■ **BRIEF**
Please return the lines below verbatim, beginning at the one that has "(195, 328) = (321, 371): yellow" and stopping after the one that has "(432, 162) = (250, 172): orange", and add no other lines.

■ **AVAILABLE RECORDS**
____________________
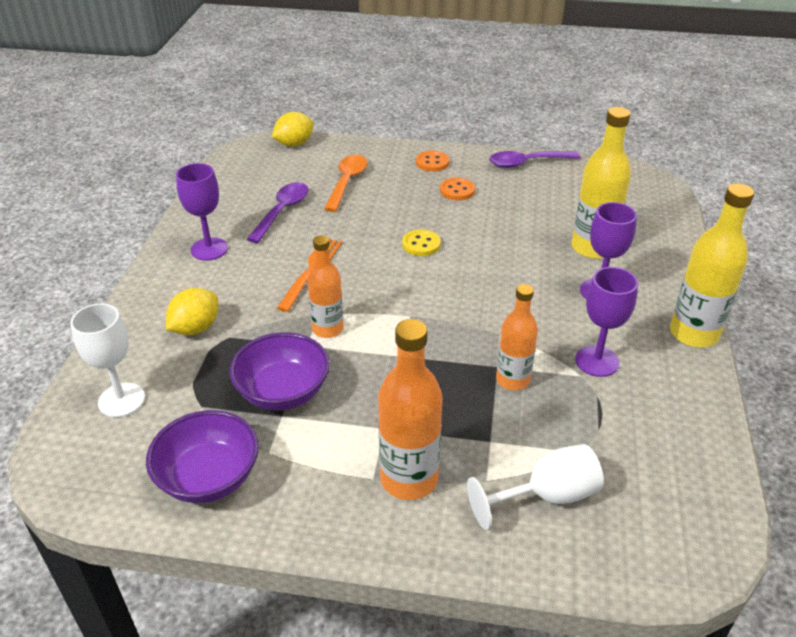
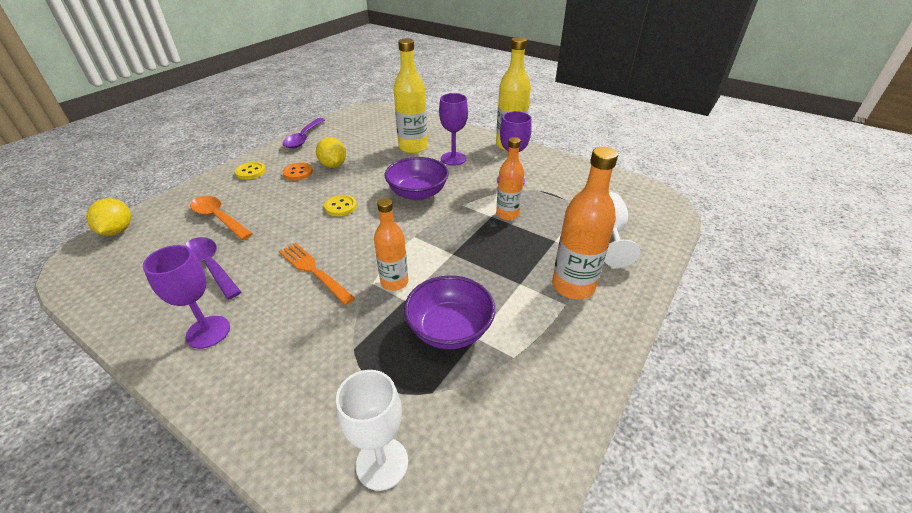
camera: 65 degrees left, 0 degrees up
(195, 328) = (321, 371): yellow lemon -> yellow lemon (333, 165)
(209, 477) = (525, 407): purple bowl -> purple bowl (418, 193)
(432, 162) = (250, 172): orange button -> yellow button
____________________
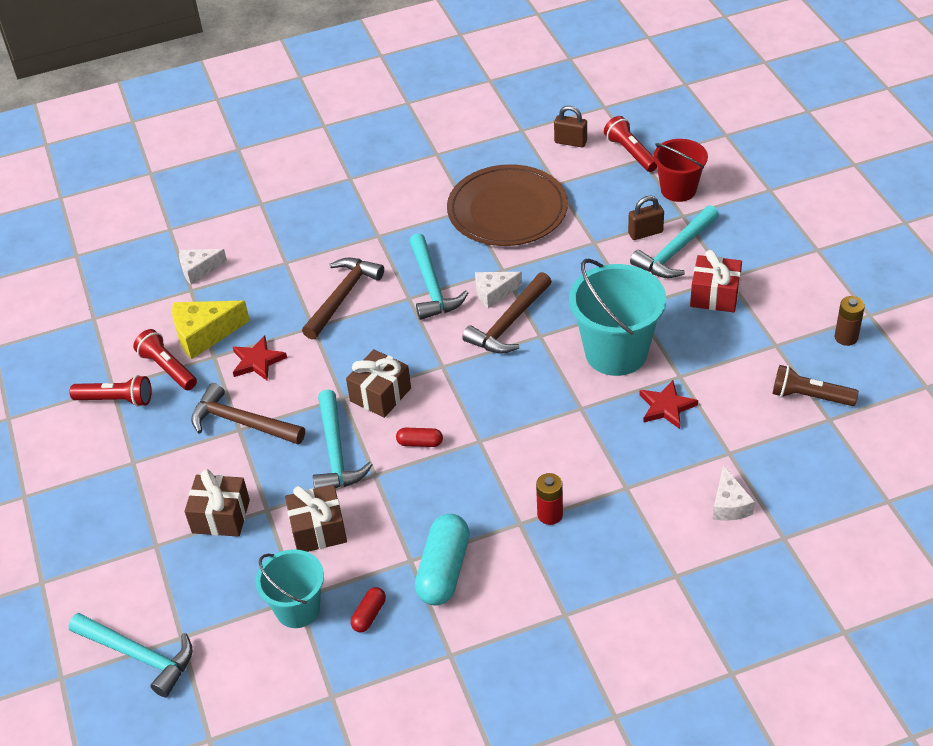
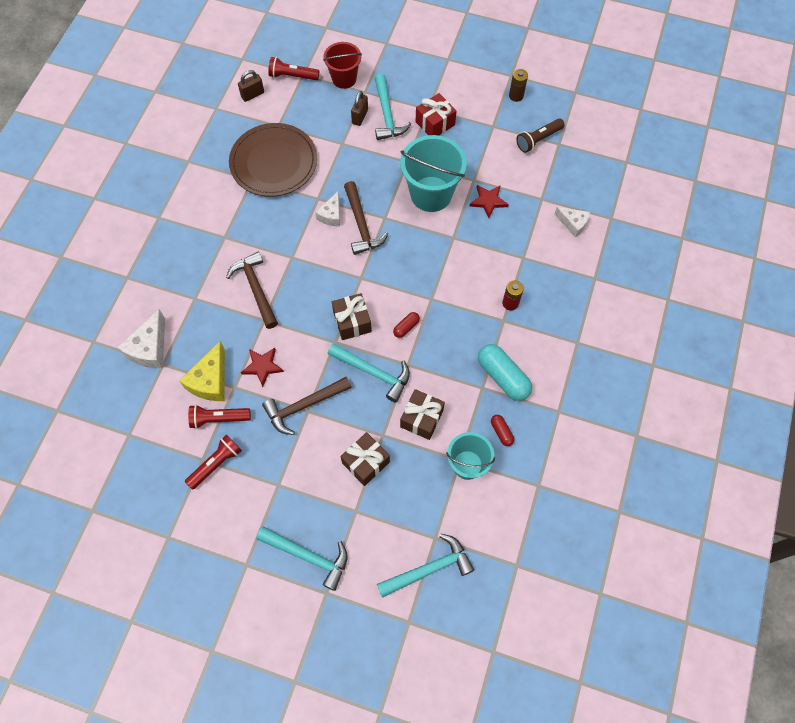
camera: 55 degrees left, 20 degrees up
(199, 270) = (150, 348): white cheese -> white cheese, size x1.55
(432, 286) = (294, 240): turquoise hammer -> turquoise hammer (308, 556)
____________________
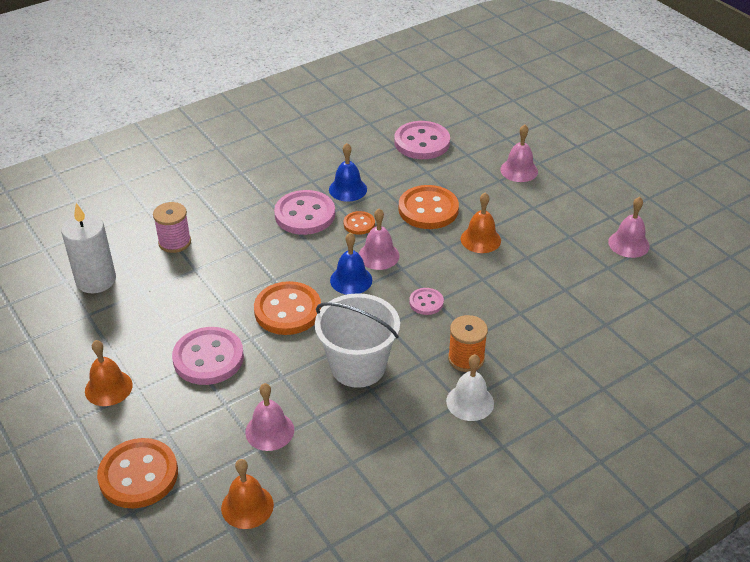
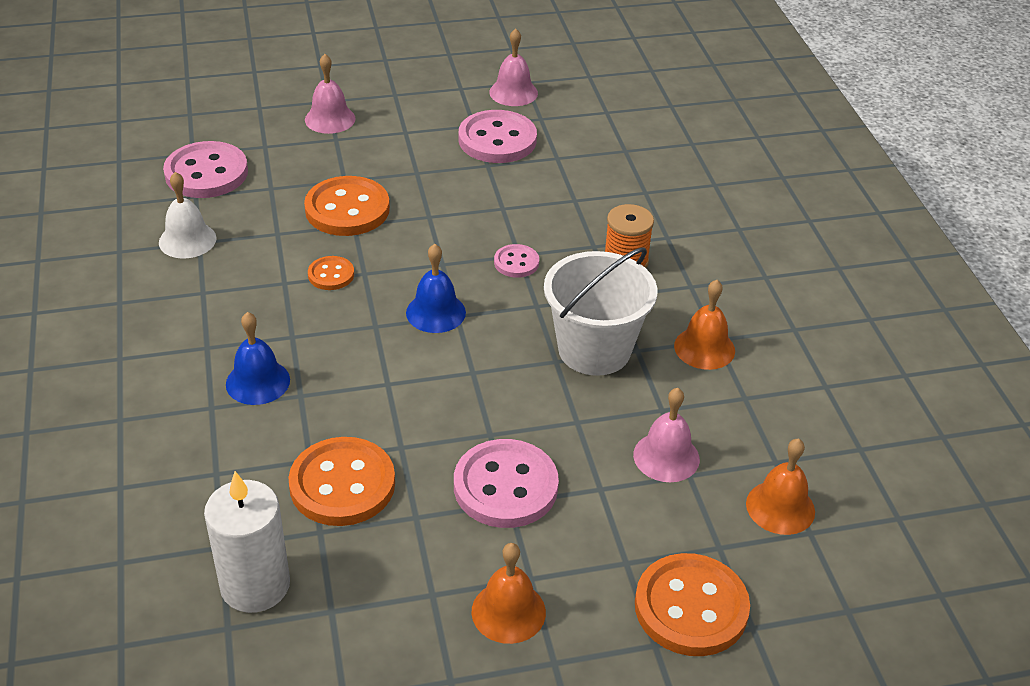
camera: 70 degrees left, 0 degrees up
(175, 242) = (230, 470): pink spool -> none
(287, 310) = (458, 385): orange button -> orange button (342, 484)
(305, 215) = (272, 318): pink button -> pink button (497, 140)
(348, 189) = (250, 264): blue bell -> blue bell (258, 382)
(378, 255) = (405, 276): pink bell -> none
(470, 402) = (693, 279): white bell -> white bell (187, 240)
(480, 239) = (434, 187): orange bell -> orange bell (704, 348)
____________________
■ **PROBLEM SOLUTION**
(195, 328) = (321, 371): yellow lemon -> yellow lemon (333, 165)
(209, 477) = (525, 407): purple bowl -> purple bowl (418, 193)
(432, 162) = (250, 172): orange button -> yellow button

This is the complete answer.